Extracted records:
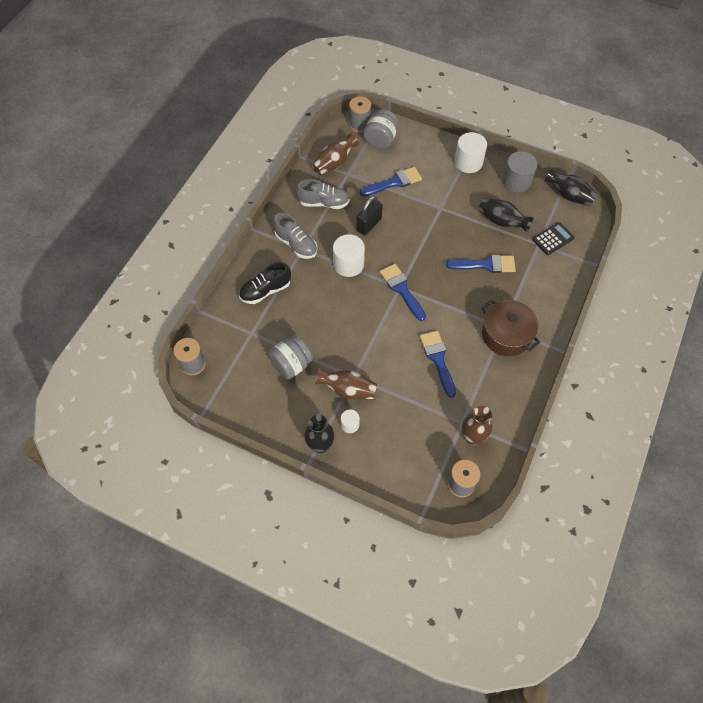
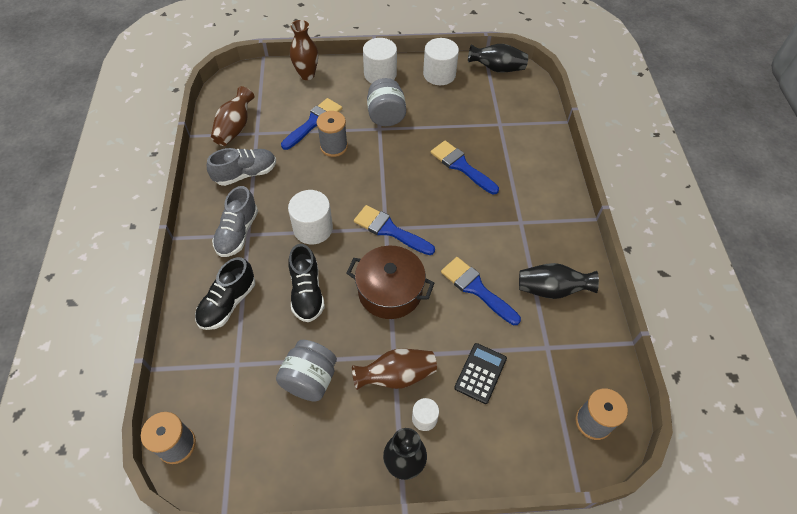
camera: 30 degrees left, 5 degrees down
(296, 244) = (237, 233): grey shoe -> grey shoe turned 90 degrees clockwise
(320, 307) = (307, 292): none -> black shoe
(359, 125) = (242, 79): grey spool -> grey spool (334, 146)
(369, 224) = (311, 176): black padlock -> none
(380, 139) = (274, 86): grey jar -> grey jar (386, 116)
(472, 437) = (569, 359): brown vase -> brown vase (307, 75)
(485, 265) = (461, 166): blue brush -> blue brush turned 105 degrees counterclockwise
(501, 221) = (449, 117): black vase -> black vase (551, 289)
(506, 335) = (529, 228): brown pot -> brown pot (390, 291)
(516, 181) = (439, 74): grey cylinder -> white cylinder
(553, 239) = (510, 114): black calculator -> black calculator (480, 373)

- ABOUT THIS EXERCISE
Each line containing the word "turned" needs to be copied from the data above.

- WRITTEN ANSWER
(296, 244) = (237, 233): grey shoe -> grey shoe turned 90 degrees clockwise
(485, 265) = (461, 166): blue brush -> blue brush turned 105 degrees counterclockwise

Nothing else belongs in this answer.